What is being asked -
Copy out the records from the start through the line that contains "Answer: (C)", keeping both ends.

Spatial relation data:
------------------------------------------------------------------------

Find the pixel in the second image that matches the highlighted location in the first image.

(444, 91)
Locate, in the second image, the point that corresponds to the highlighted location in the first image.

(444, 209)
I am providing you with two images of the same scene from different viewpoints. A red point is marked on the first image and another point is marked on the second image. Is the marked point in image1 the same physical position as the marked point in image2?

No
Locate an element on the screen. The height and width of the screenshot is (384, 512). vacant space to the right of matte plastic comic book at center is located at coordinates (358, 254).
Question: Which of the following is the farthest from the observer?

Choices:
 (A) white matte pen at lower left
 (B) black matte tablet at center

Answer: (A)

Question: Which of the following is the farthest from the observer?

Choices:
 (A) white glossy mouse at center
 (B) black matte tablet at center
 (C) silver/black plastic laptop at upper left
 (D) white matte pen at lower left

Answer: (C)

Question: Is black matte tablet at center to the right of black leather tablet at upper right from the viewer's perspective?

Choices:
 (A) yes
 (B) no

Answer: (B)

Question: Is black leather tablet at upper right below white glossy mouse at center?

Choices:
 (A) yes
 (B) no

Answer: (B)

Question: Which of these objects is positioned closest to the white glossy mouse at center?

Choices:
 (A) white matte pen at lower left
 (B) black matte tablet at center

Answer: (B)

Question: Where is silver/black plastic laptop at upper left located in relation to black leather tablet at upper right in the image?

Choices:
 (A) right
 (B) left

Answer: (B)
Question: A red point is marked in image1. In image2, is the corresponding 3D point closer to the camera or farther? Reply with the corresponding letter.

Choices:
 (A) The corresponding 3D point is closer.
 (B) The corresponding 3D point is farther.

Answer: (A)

------------------------------------------------------------------------

Answer to this problem -
Find the pixel in the second image that matches the highlighted location in the first image.

(444, 91)
Locate, in the second image, the point that corresponds to the highlighted location in the first image.

(444, 209)
I am providing you with two images of the same scene from different viewpoints. A red point is marked on the first image and another point is marked on the second image. Is the marked point in image1 the same physical position as the marked point in image2?

No
Locate an element on the screen. The height and width of the screenshot is (384, 512). vacant space to the right of matte plastic comic book at center is located at coordinates (358, 254).
Question: Which of the following is the farthest from the observer?

Choices:
 (A) white matte pen at lower left
 (B) black matte tablet at center

Answer: (A)

Question: Which of the following is the farthest from the observer?

Choices:
 (A) white glossy mouse at center
 (B) black matte tablet at center
 (C) silver/black plastic laptop at upper left
 (D) white matte pen at lower left

Answer: (C)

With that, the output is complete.